§ **Required action**
Without the images, print all the entries below exactly as given.

§ **Data for analysis**
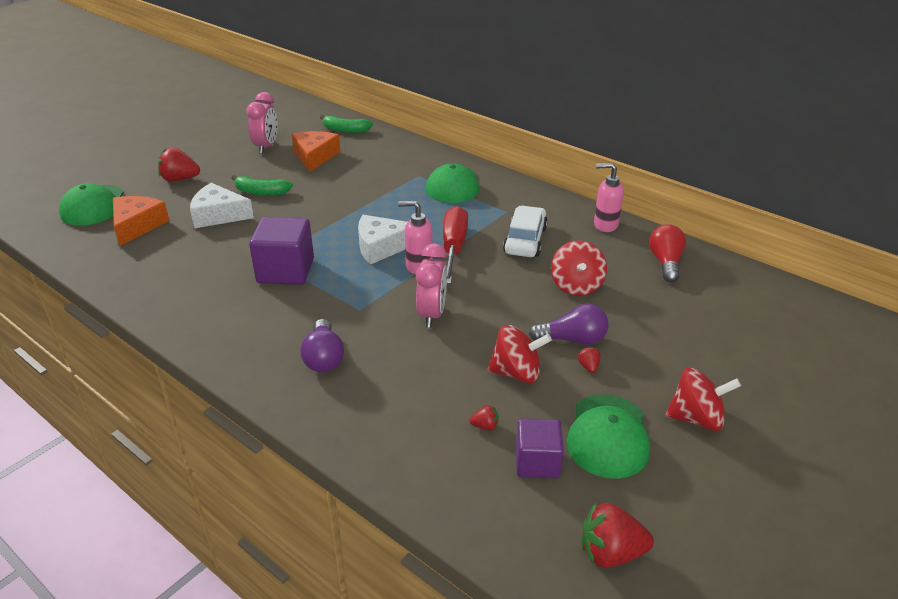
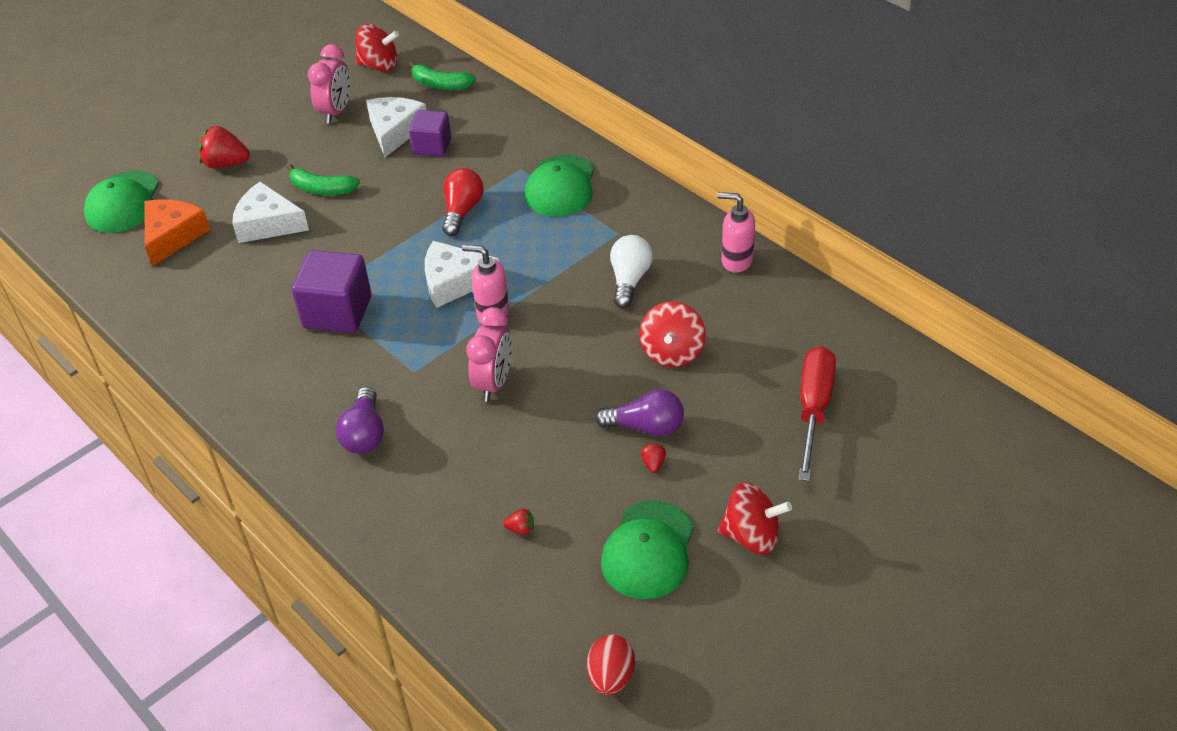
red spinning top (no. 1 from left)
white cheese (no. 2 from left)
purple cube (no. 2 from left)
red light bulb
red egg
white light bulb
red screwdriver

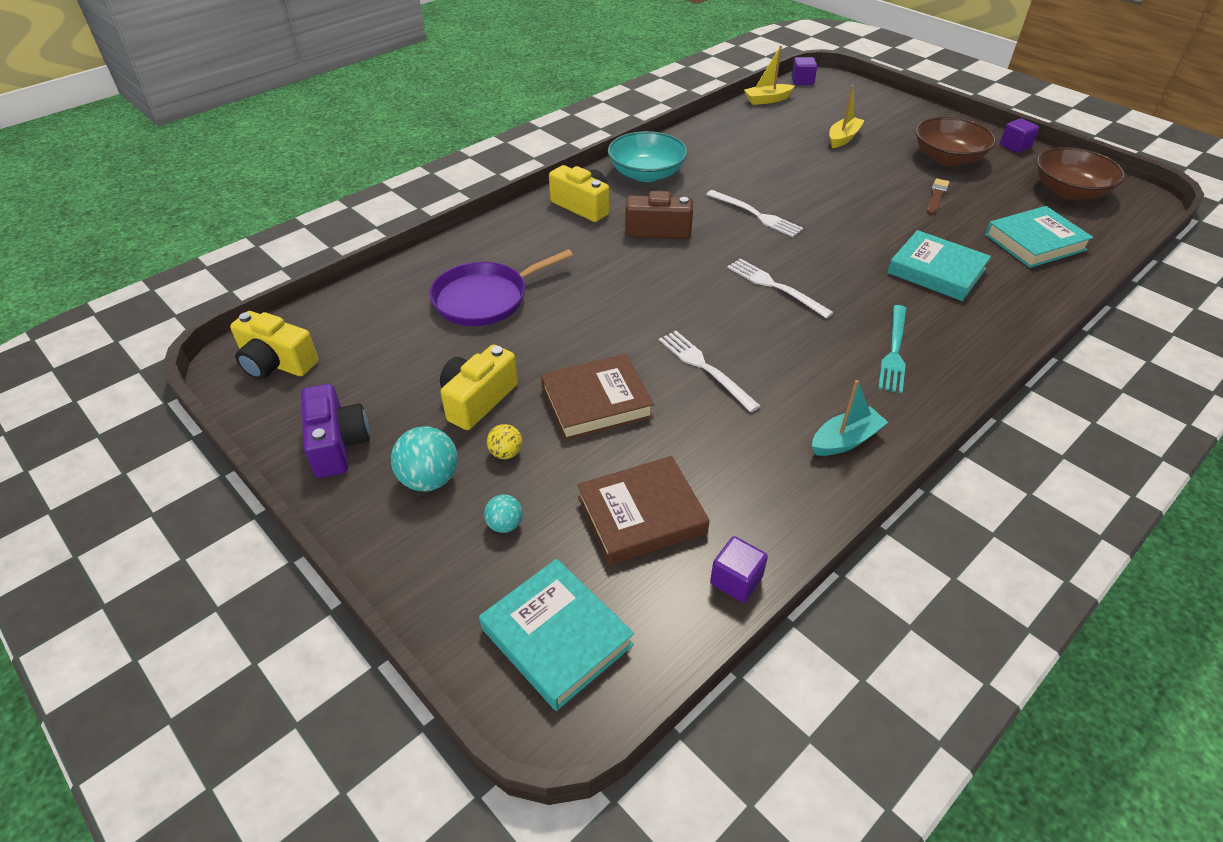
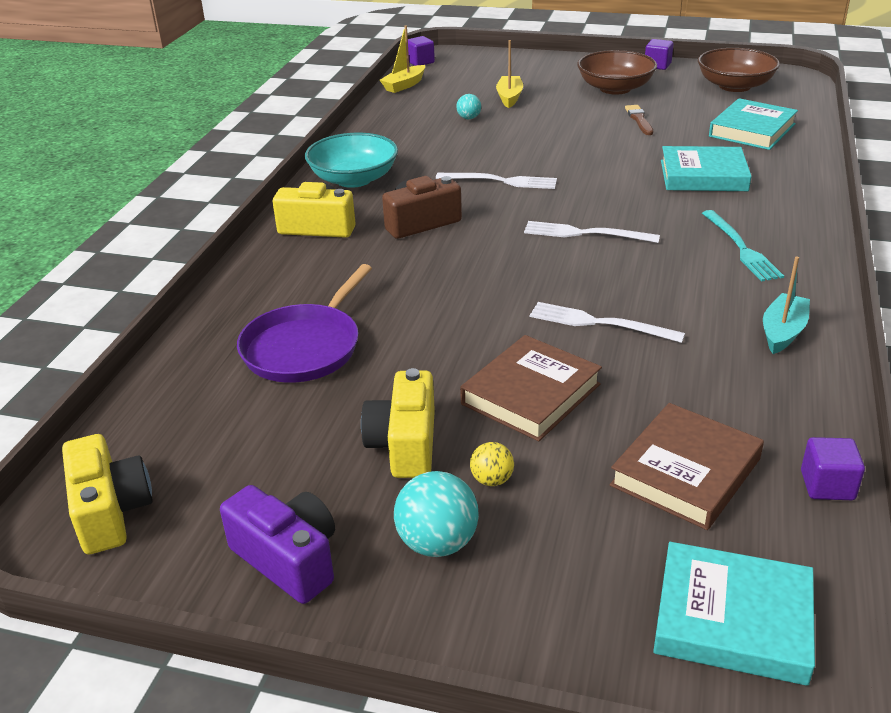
yellow camera (no. 1 from left)
turquoise ball (no. 2 from left)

§ **Exercise response**
red spinning top (no. 1 from left)
white cheese (no. 2 from left)
purple cube (no. 2 from left)
red light bulb
red egg
white light bulb
red screwdriver

yellow camera (no. 1 from left)
turquoise ball (no. 2 from left)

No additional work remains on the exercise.